*** Opening of Information provided ***
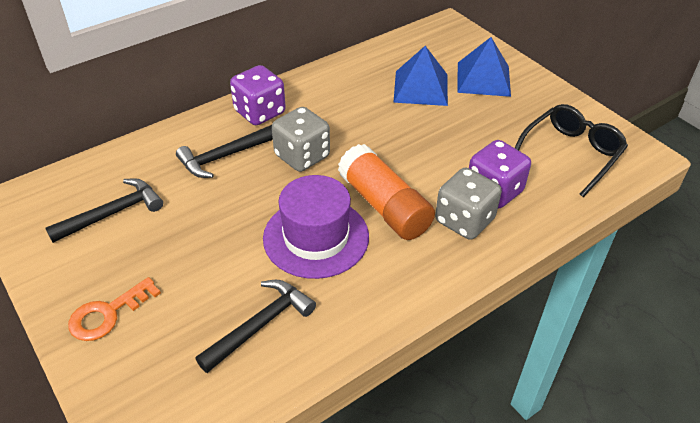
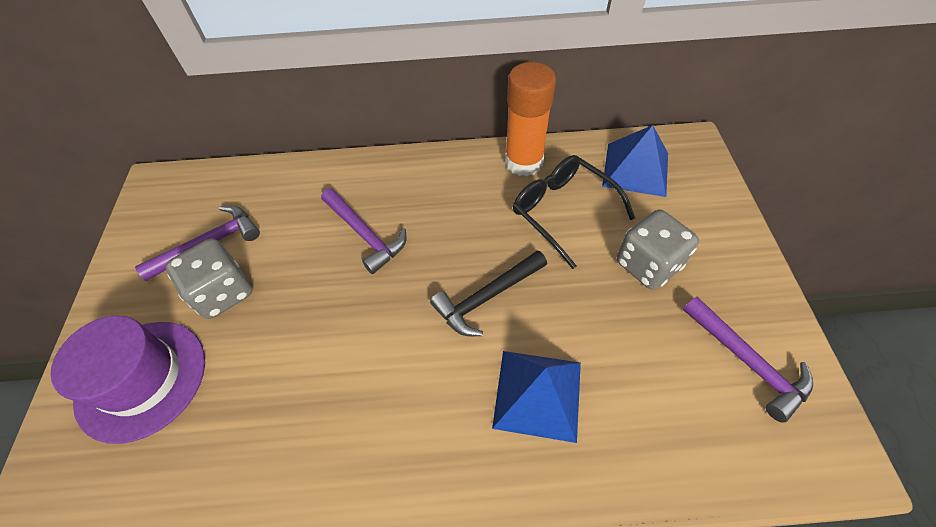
black hammer: 3 -> 1
orange key: 1 -> 0
purple dice: 2 -> 0
purple hammer: 0 -> 3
*** Close of Information provided ***
*Problem description*
Could the data above be repeated exactly, with every picture dropped?

*Result of this task*
black hammer: 3 -> 1
orange key: 1 -> 0
purple dice: 2 -> 0
purple hammer: 0 -> 3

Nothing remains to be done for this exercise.